Please write out, exactly, every line of the listing from its first line through the one that includes "purple tile J8:K10 level 1 -> none".

• [Records for the exercise]:
┌────────

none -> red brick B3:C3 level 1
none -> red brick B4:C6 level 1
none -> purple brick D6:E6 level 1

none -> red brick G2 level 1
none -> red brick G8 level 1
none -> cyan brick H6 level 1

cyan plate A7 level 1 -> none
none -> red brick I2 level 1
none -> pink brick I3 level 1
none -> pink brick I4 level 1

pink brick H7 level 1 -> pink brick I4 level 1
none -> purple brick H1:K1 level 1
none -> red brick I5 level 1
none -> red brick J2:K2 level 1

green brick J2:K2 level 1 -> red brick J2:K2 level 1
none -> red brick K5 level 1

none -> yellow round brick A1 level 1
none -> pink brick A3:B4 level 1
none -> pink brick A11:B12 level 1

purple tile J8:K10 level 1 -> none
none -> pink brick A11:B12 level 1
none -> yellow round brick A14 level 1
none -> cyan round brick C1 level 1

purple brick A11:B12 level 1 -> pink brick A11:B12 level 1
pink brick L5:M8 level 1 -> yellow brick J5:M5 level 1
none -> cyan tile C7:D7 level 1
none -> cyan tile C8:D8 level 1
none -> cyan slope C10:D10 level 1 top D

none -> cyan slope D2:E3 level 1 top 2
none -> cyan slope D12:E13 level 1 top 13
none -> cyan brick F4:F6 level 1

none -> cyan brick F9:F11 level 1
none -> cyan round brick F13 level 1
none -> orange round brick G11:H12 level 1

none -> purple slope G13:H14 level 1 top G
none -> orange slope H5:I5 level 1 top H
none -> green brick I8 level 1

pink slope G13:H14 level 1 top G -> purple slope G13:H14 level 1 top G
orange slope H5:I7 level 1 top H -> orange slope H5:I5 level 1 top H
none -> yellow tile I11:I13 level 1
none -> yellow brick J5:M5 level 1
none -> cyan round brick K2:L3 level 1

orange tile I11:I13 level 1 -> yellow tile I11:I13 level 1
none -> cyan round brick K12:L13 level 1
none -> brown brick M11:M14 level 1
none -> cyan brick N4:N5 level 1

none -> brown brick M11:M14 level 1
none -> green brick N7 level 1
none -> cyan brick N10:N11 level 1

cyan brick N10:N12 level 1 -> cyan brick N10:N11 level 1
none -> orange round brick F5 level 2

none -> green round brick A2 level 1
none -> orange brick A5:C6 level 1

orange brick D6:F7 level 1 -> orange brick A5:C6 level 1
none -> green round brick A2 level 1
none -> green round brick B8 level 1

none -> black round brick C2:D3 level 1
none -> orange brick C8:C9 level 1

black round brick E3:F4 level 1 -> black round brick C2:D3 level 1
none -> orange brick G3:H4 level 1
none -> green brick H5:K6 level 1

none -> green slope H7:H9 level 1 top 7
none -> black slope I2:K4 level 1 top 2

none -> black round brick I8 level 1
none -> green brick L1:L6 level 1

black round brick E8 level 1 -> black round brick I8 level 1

└────────

• [Answer box]:
none -> red brick B3:C3 level 1
none -> red brick B4:C6 level 1
none -> purple brick D6:E6 level 1

none -> red brick G2 level 1
none -> red brick G8 level 1
none -> cyan brick H6 level 1

cyan plate A7 level 1 -> none
none -> red brick I2 level 1
none -> pink brick I3 level 1
none -> pink brick I4 level 1

pink brick H7 level 1 -> pink brick I4 level 1
none -> purple brick H1:K1 level 1
none -> red brick I5 level 1
none -> red brick J2:K2 level 1

green brick J2:K2 level 1 -> red brick J2:K2 level 1
none -> red brick K5 level 1

none -> yellow round brick A1 level 1
none -> pink brick A3:B4 level 1
none -> pink brick A11:B12 level 1

purple tile J8:K10 level 1 -> none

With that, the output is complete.